» **INFORMATION PROVIDED**
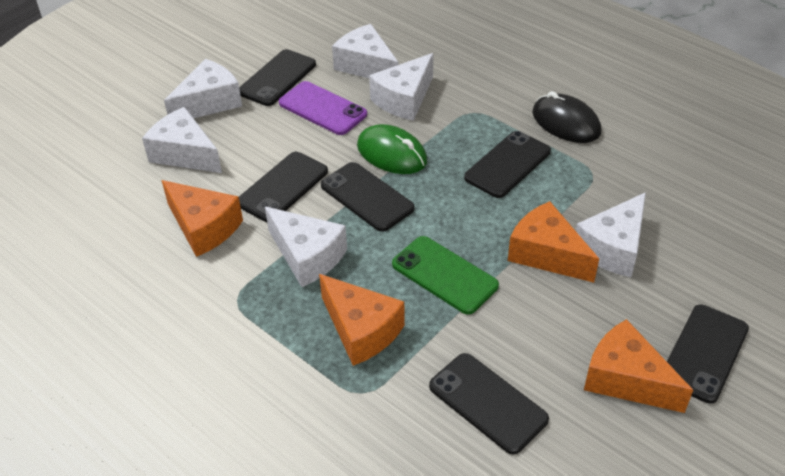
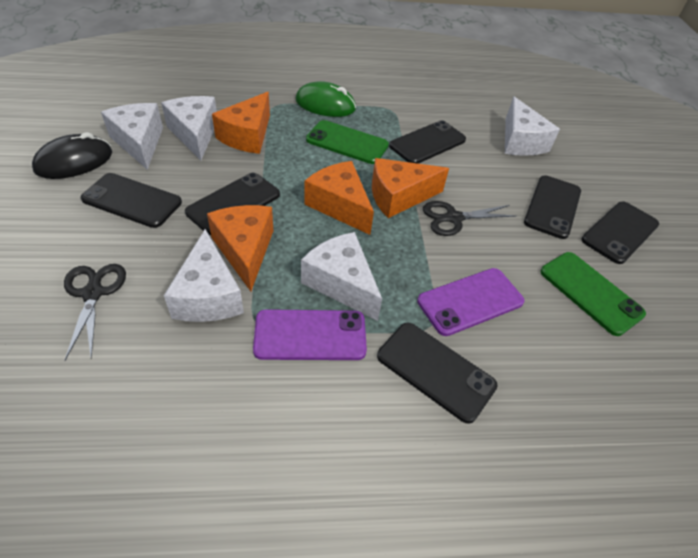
black scissors: none = 0 -> [64,264,126,360] [423,201,517,236] = 2
green phone: [392,236,499,315] = 1 -> [306,120,389,164] [540,252,646,336] = 2
purple phone: [279,81,367,135] = 1 -> [253,309,367,360] [417,268,524,336] = 2
white cheese: [142,107,222,173] [164,59,242,118] [265,207,347,287] [332,24,398,78] [369,53,434,121] [576,192,646,277] = 6 -> [101,103,163,170] [161,96,217,160] [164,229,244,322] [301,232,382,321] [505,96,560,156] = 5

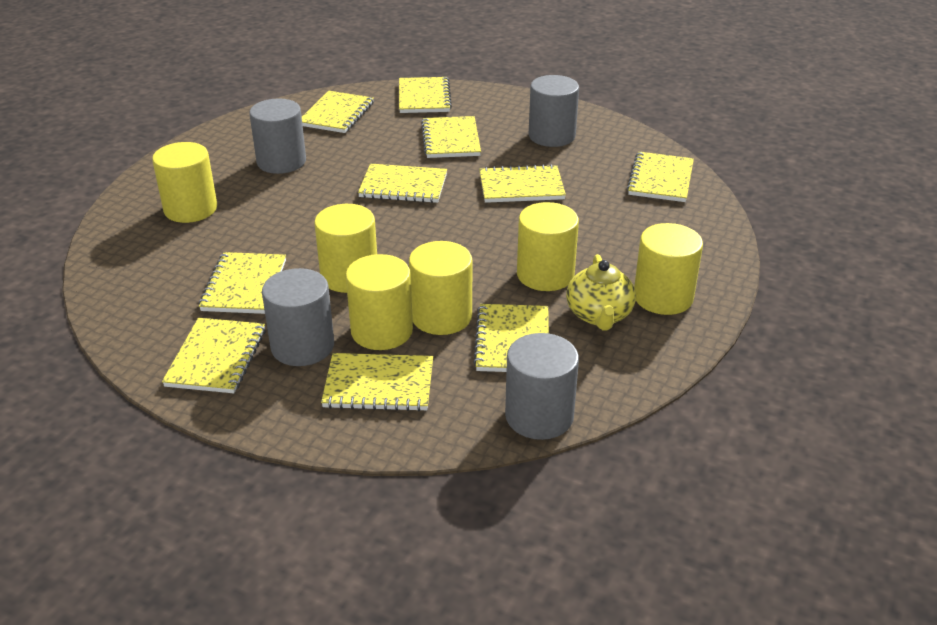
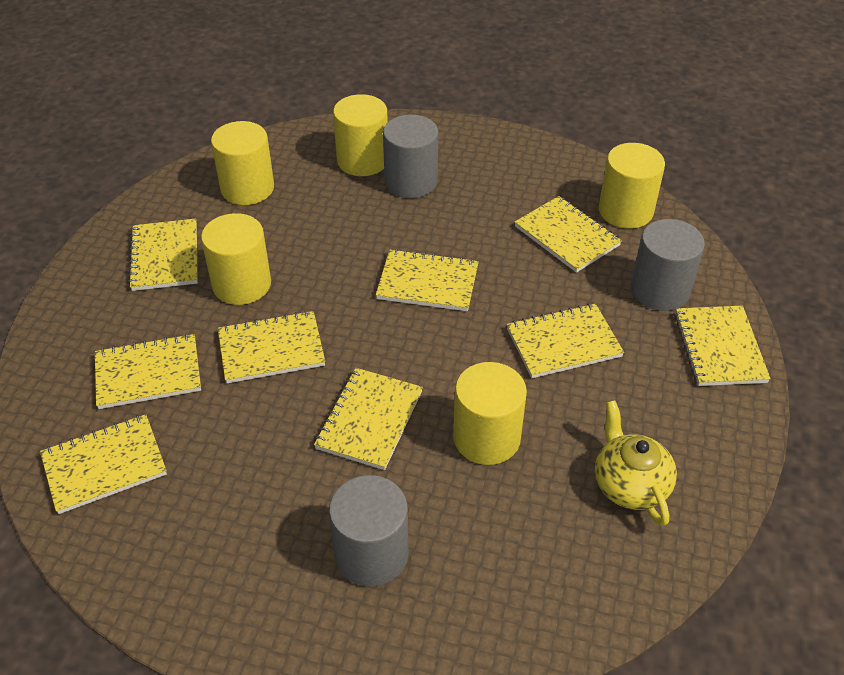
grey cylinder: [249,99,306,174] [262,268,334,366] [505,333,579,440] [529,75,579,147] = 4 -> [329,475,409,586] [383,115,439,198] [631,219,705,311] = 3
yellow cylinder: [152,142,217,223] [314,204,377,293] [346,254,413,350] [409,241,472,335] [517,202,579,291] [634,223,703,315] = 6 -> [201,213,271,305] [211,121,274,205] [333,94,388,176] [453,362,527,465] [599,143,665,229] = 5
yellow notebook: [162,318,266,393] [199,252,286,314] [302,91,374,133] [321,353,433,411] [358,164,447,203] [399,77,452,113] [421,116,481,158] [473,304,549,372] [479,164,566,203] [627,152,694,202] = 10 -> [40,414,167,514] [95,334,201,409] [128,219,198,291] [218,311,325,383] [314,368,423,470] [376,249,479,311] [507,303,624,378] [515,196,622,273] [674,306,771,386] = 9

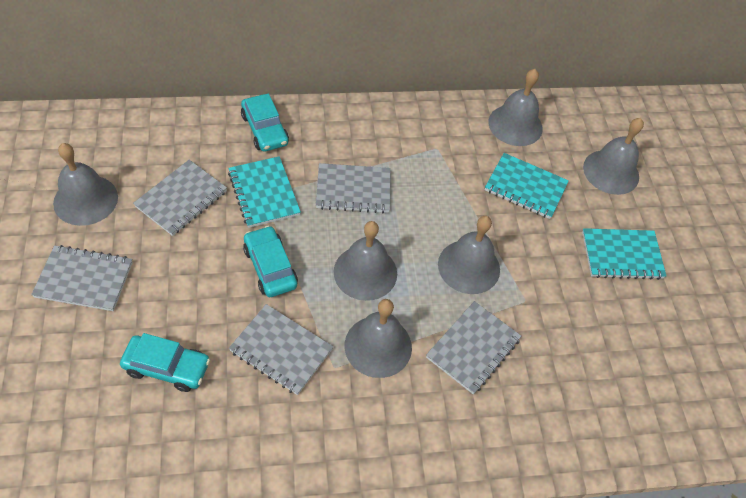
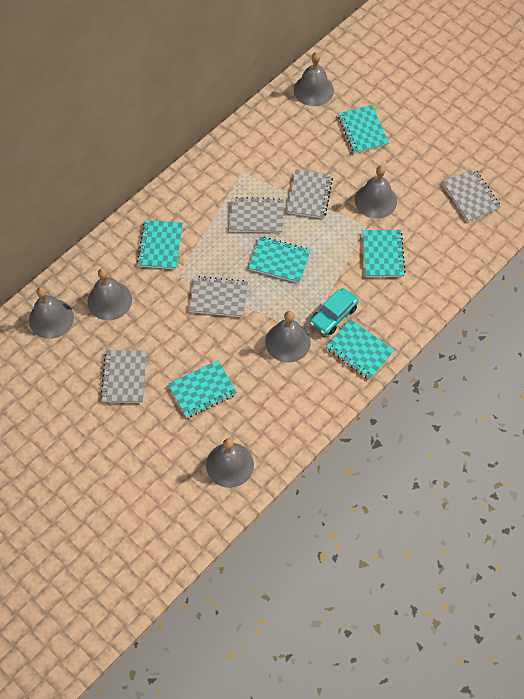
turquoise car: [120,333,210,392] [241,94,289,152] [243,226,298,297] = 3 -> [310,288,358,335] = 1
turquoise notebook: [228,156,301,228] [485,153,569,219] [582,228,666,280] = 3 -> [137,220,183,269] [168,360,237,418] [249,236,311,283] [326,319,394,380] [338,105,389,154] [363,230,406,277] = 6

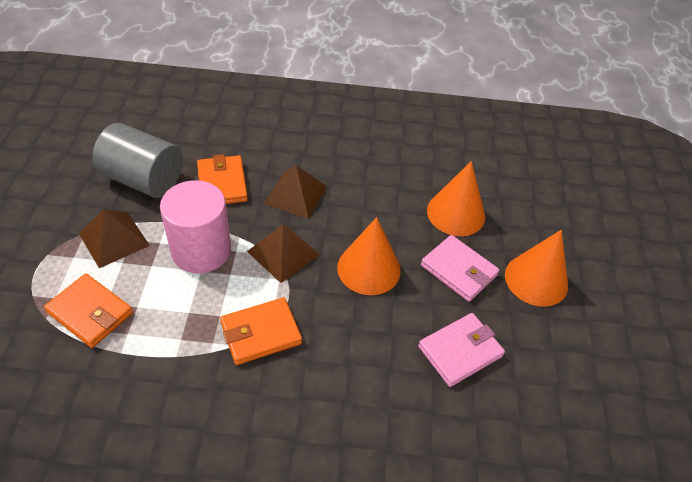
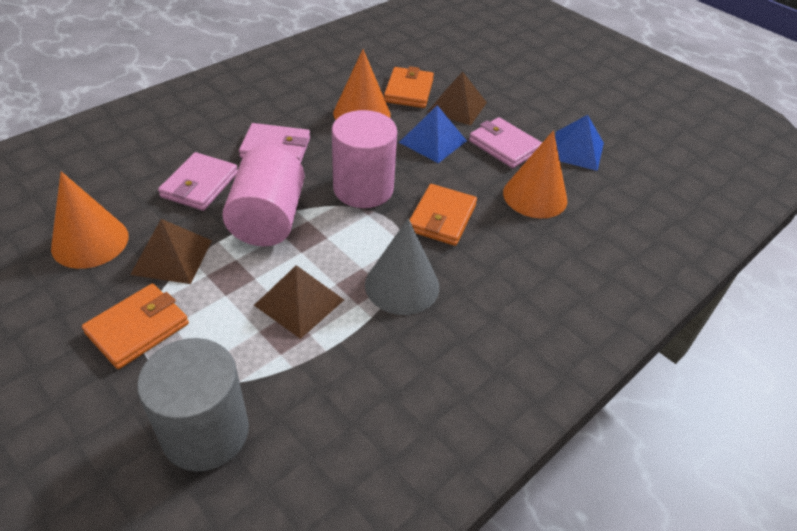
blue pyramid: none = 0 -> [399,105,467,163] [555,115,604,171] = 2
grey cone: none = 0 -> [365,218,439,315] = 1
pink cylinder: [160,180,231,274] = 1 -> [222,145,304,246] [332,110,397,208] = 2
pink wallet: [418,313,505,387] [421,235,500,302] = 2 -> [158,152,238,211] [239,123,310,163] [469,117,542,168] = 3

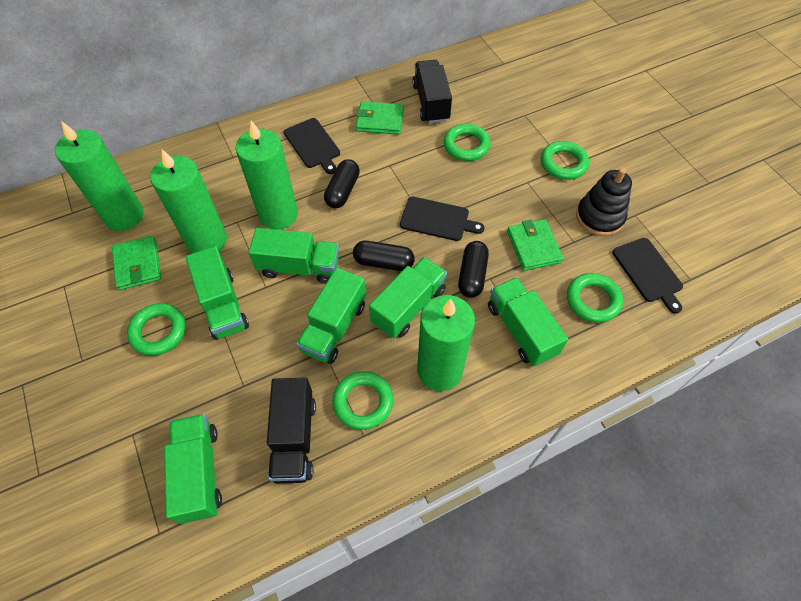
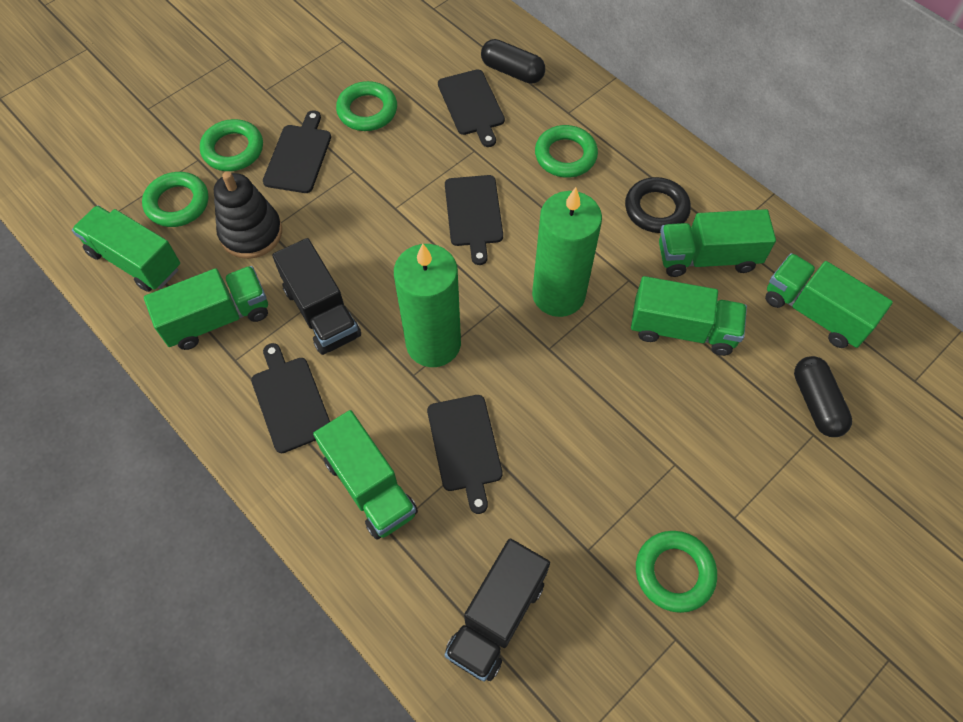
black capsule: [324,159,360,208] [353,241,415,271] [458,241,489,298] = 3 -> [481,39,545,84] [794,356,852,437] = 2
black cutting board: [284,118,340,174] [400,197,484,241] [612,238,683,314] = 3 -> [251,343,330,453] [263,110,331,193] [427,395,503,514] [438,69,505,147] [445,175,503,265] = 5
black ring: none = 0 -> [625,177,691,233] = 1
green candle: [55,121,144,231] [150,149,227,253] [235,120,298,230] [417,295,475,391] = 4 -> [394,243,461,367] [532,187,602,317] = 2
green wallet: [112,236,161,290] [356,101,404,135] [507,219,564,271] = 3 -> none = 0

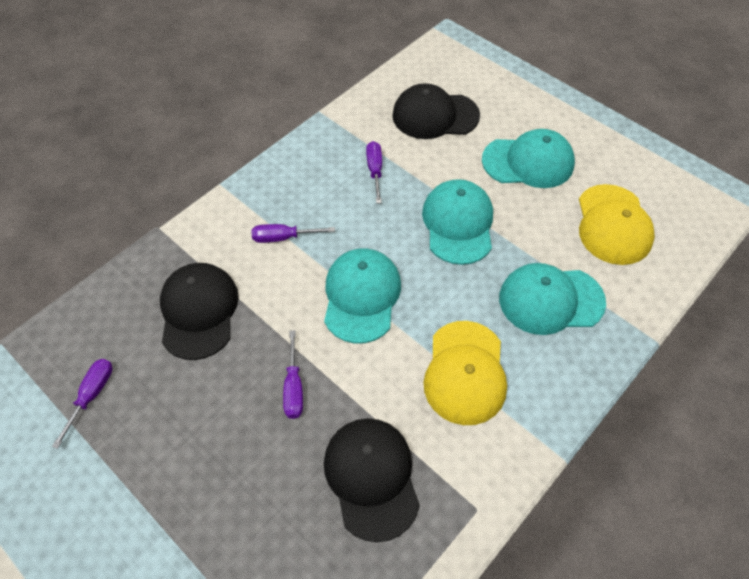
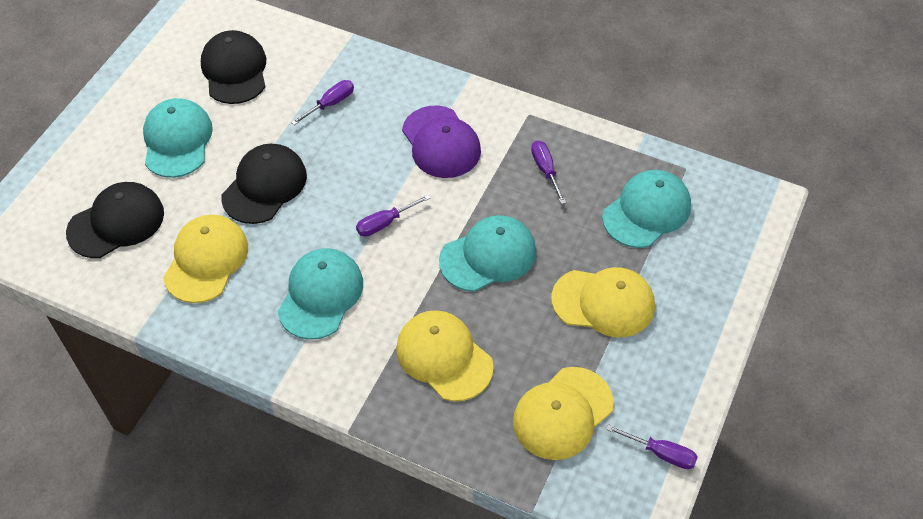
purple cap: none = 0 -> [402,106,481,178] = 1
yellow cap: [424,321,507,425] [579,184,655,265] = 2 -> [163,215,248,303] [396,310,494,401] [513,367,614,460] [551,267,655,337] = 4

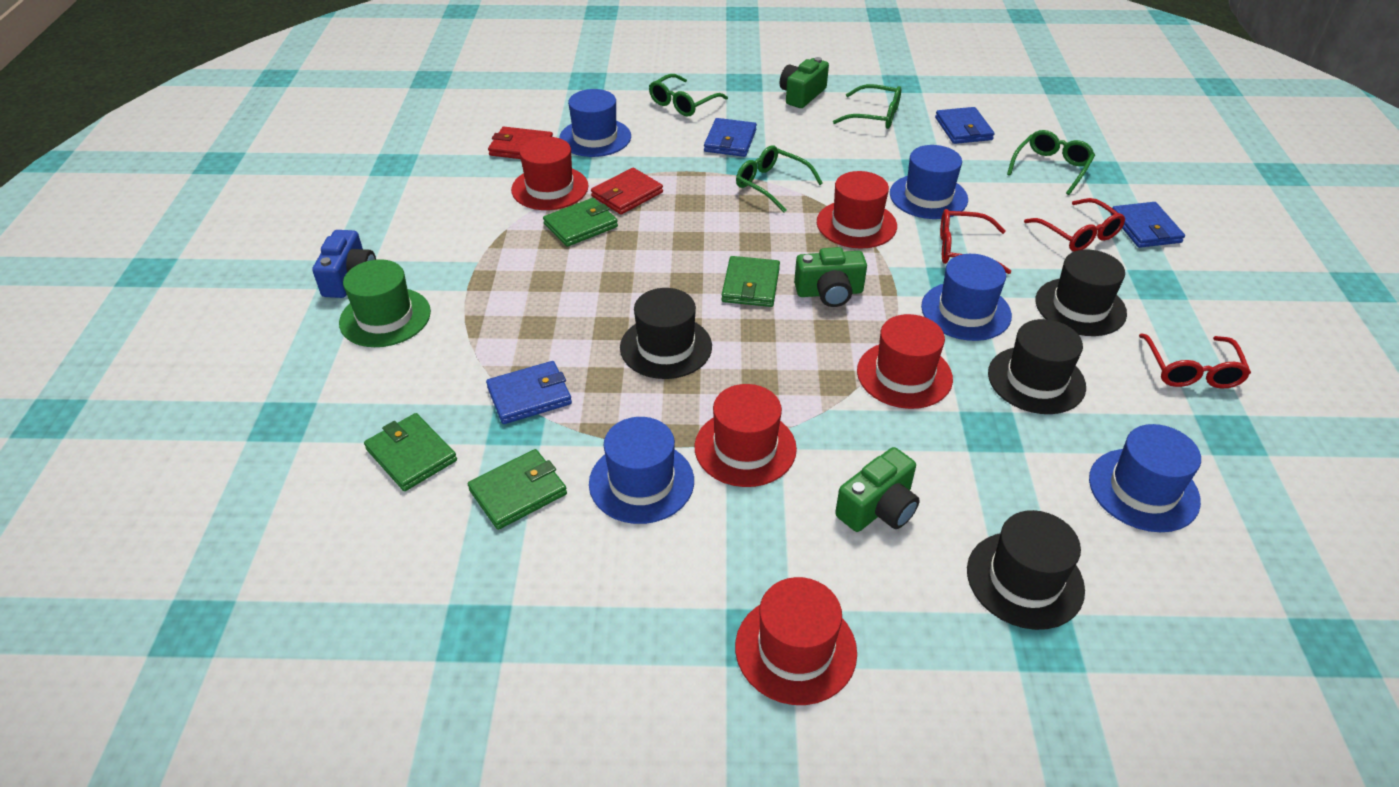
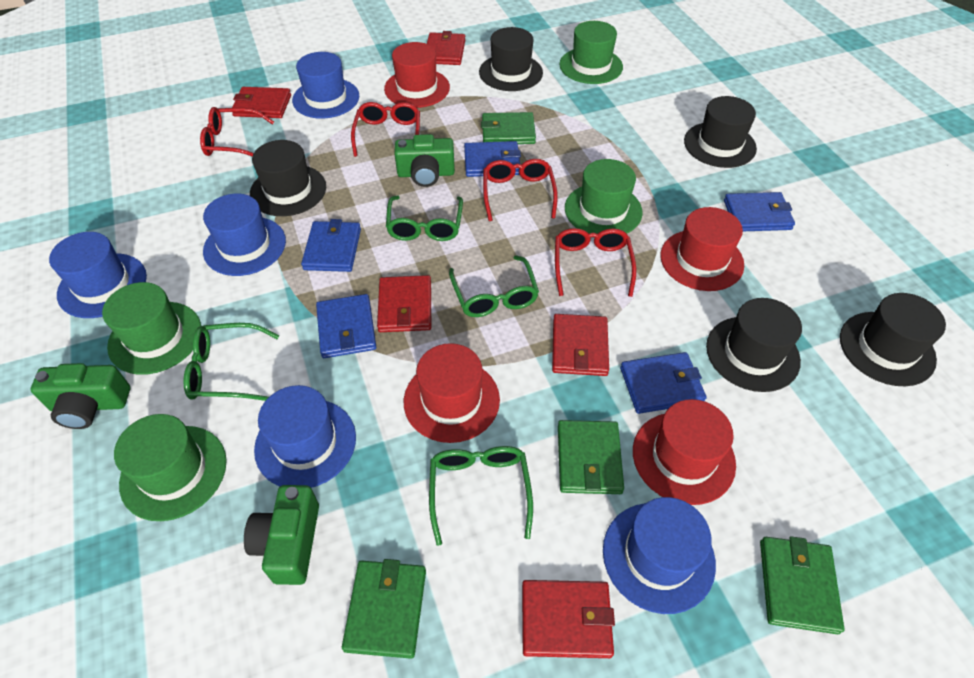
black hat: [620,288,712,379] [967,510,1085,630] [988,319,1086,414] [1035,249,1127,336] = 4 -> [250,140,326,216] [479,27,543,91] [684,96,757,168] [706,298,802,392] [840,293,946,386] = 5
blue camera: [312,230,376,298] = 1 -> none = 0
blue wallet: [486,361,572,424] [704,118,757,157] [935,107,995,144] [1110,202,1185,248] = 4 -> [301,219,361,272] [316,294,376,358] [464,141,521,177] [620,352,707,414] [724,192,795,231] = 5
green hat: [339,259,431,347] = 1 -> [102,282,201,375] [114,414,227,521] [559,21,623,84] [565,159,643,234] = 4
red glasses: [940,209,1011,274] [1024,198,1125,252] [1139,334,1251,388] = 3 -> [200,107,274,157] [351,102,420,157] [483,159,558,221] [555,228,636,297] = 4
red hat: [511,137,589,210] [694,384,797,487] [735,577,857,705] [817,171,897,248] [857,314,953,409] = 5 -> [384,42,450,108] [404,343,500,443] [633,399,736,505] [660,207,744,291] = 4
red wallet: [488,127,553,159] [591,168,663,214] = 2 -> [232,87,291,118] [377,275,431,332] [427,31,465,65] [522,580,615,658] [552,314,609,376] = 5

» **ACTION ITEM**
Lines with the word "phone" in them: report all of these from the listing above.

» **SOLUTION TO THE PROBLEM**
green phone: [392,236,499,315] = 1 -> [306,120,389,164] [540,252,646,336] = 2
purple phone: [279,81,367,135] = 1 -> [253,309,367,360] [417,268,524,336] = 2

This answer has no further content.